TRY IT |
What you write must match, character for character, the lines from the one with "DHT pin VCC: none -> 3V3" down to the one with "MIC1: MAX9814 -> MAX4466" in the listing below, minus its pictures.

━━ EXERCISE INPUTS

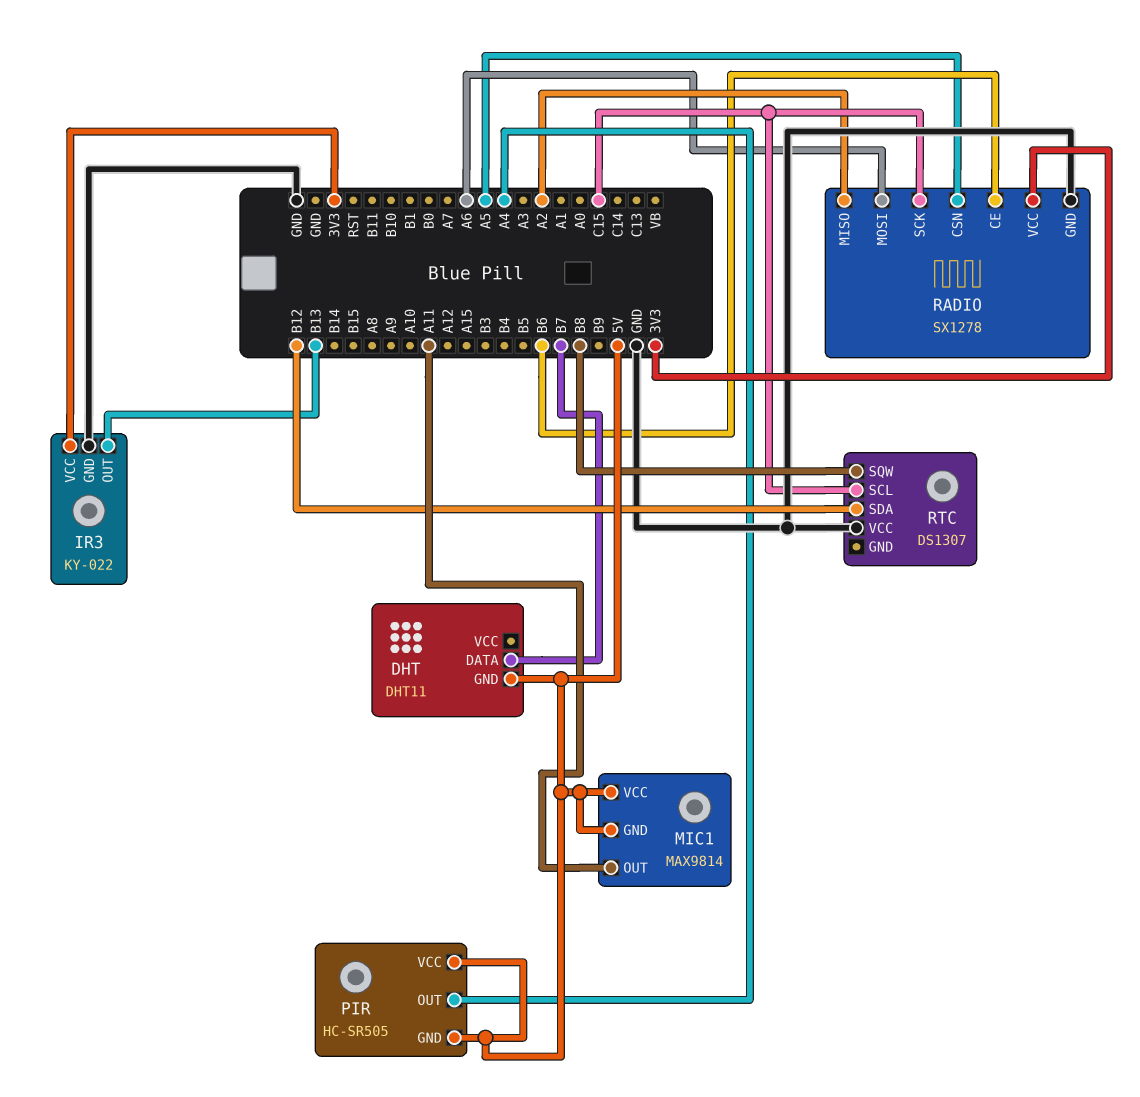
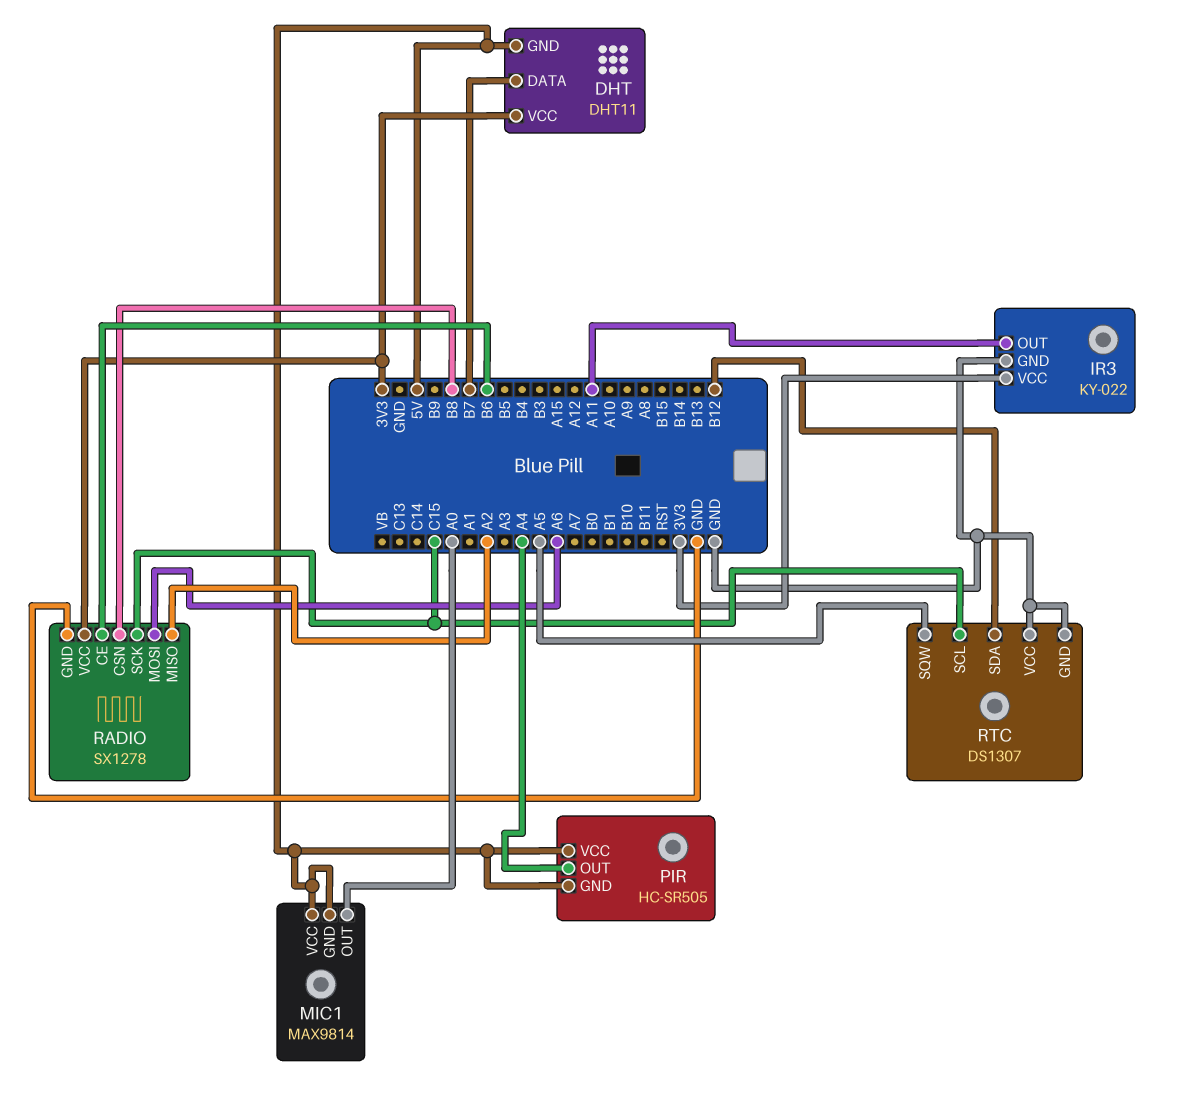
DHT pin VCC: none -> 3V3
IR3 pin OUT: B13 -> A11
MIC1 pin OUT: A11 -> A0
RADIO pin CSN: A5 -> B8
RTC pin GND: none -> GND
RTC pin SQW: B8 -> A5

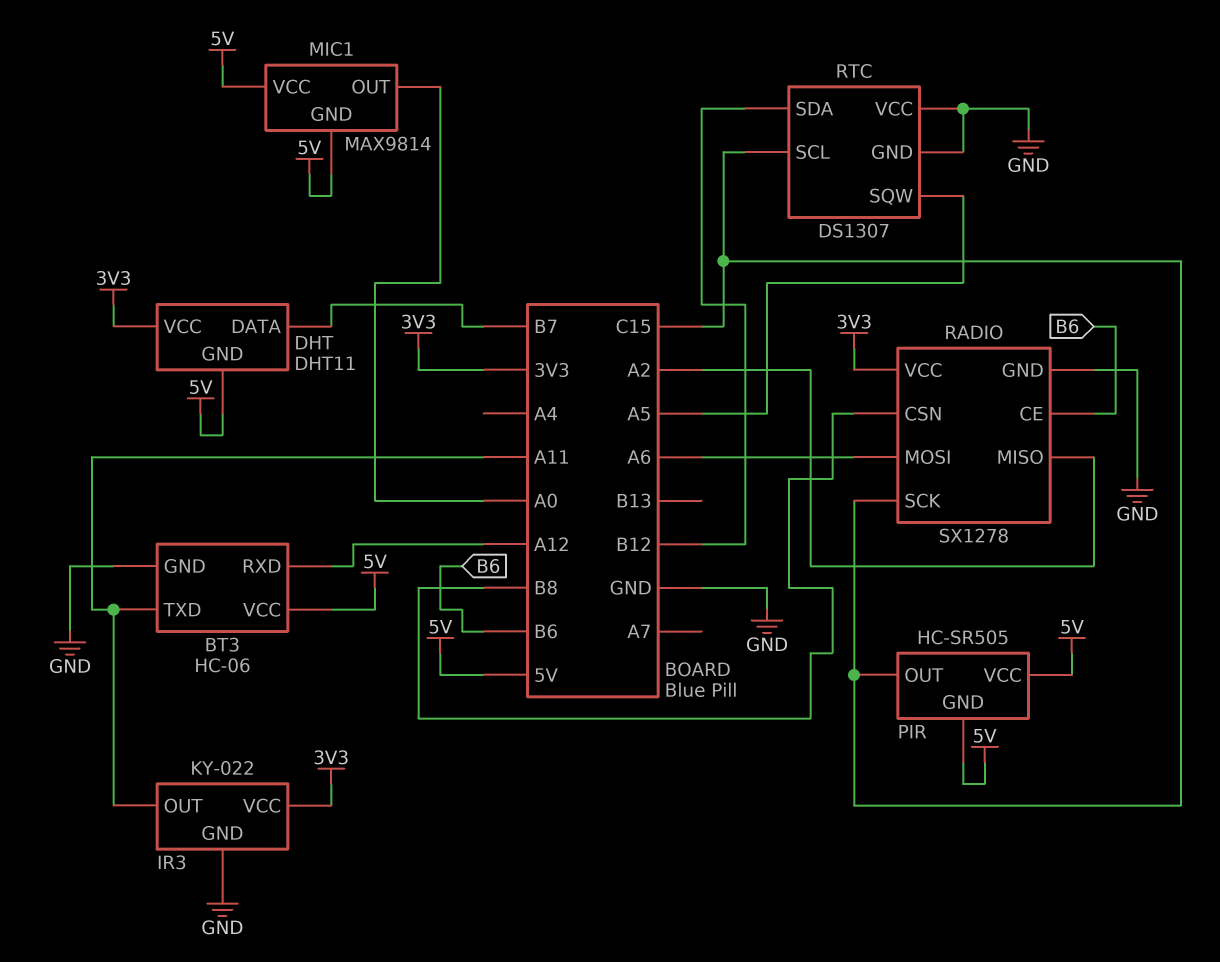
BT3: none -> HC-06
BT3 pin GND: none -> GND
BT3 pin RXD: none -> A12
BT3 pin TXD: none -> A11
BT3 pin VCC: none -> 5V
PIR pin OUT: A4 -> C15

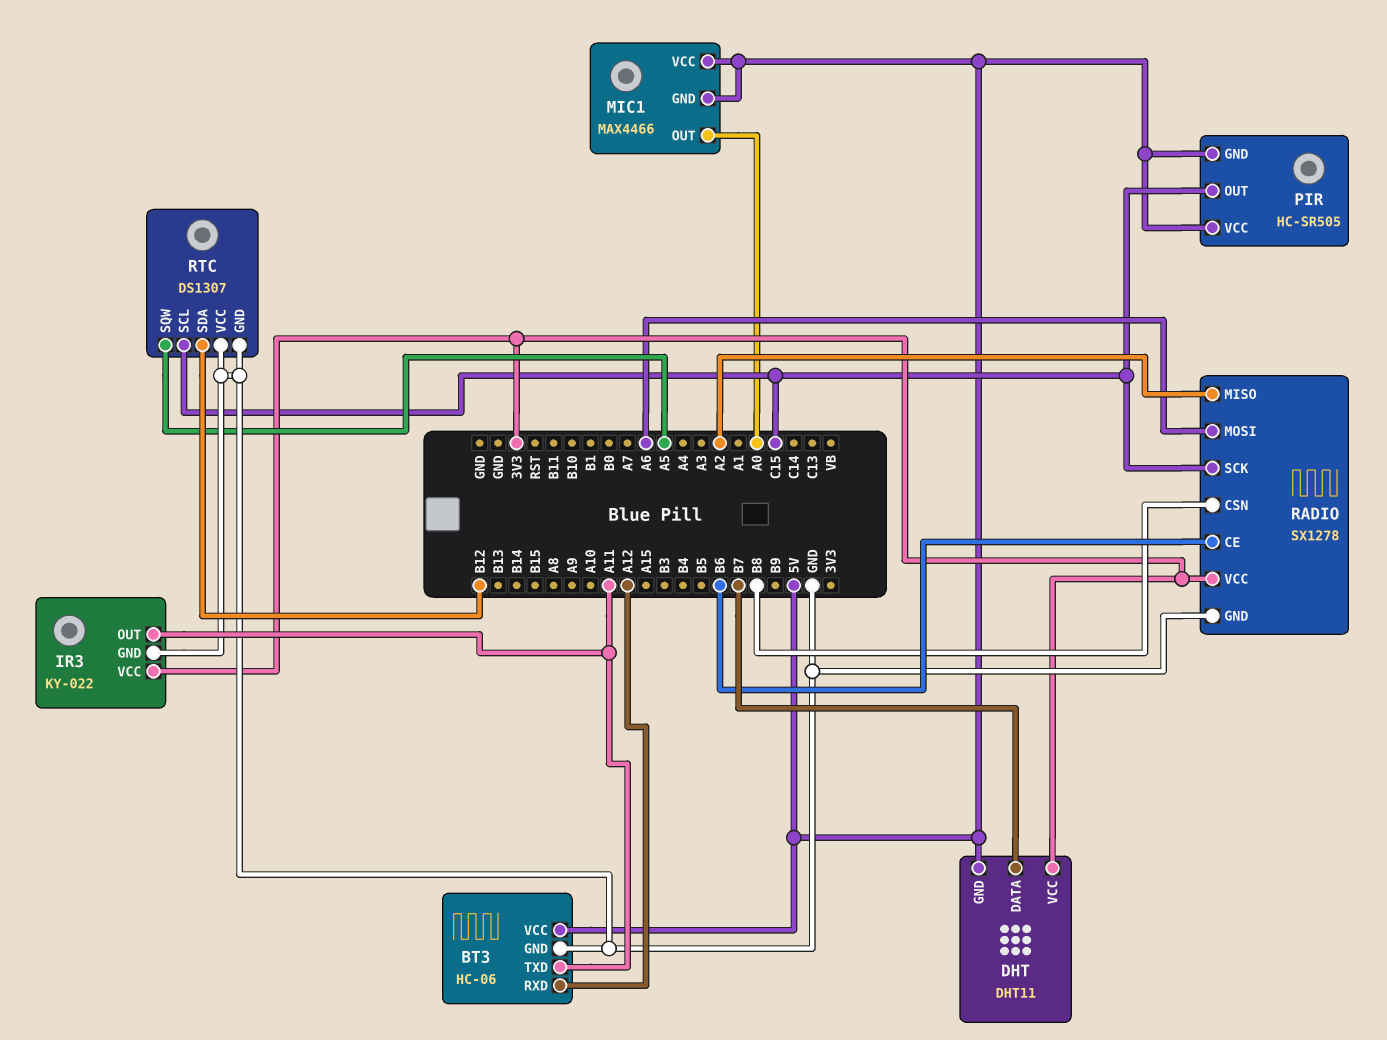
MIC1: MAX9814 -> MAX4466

━━━━
━━ EXERCISE INPUTS

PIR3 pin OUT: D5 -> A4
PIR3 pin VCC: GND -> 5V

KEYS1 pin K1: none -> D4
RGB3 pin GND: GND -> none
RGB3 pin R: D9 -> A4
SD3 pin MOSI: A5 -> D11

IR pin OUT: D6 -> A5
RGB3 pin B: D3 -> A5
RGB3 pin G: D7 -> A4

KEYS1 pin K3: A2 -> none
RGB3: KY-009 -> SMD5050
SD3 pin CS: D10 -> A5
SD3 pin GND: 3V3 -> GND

━━━━

TASK RESULT |
DHT pin VCC: none -> 3V3
IR3 pin OUT: B13 -> A11
MIC1 pin OUT: A11 -> A0
RADIO pin CSN: A5 -> B8
RTC pin GND: none -> GND
RTC pin SQW: B8 -> A5

BT3: none -> HC-06
BT3 pin GND: none -> GND
BT3 pin RXD: none -> A12
BT3 pin TXD: none -> A11
BT3 pin VCC: none -> 5V
PIR pin OUT: A4 -> C15

MIC1: MAX9814 -> MAX4466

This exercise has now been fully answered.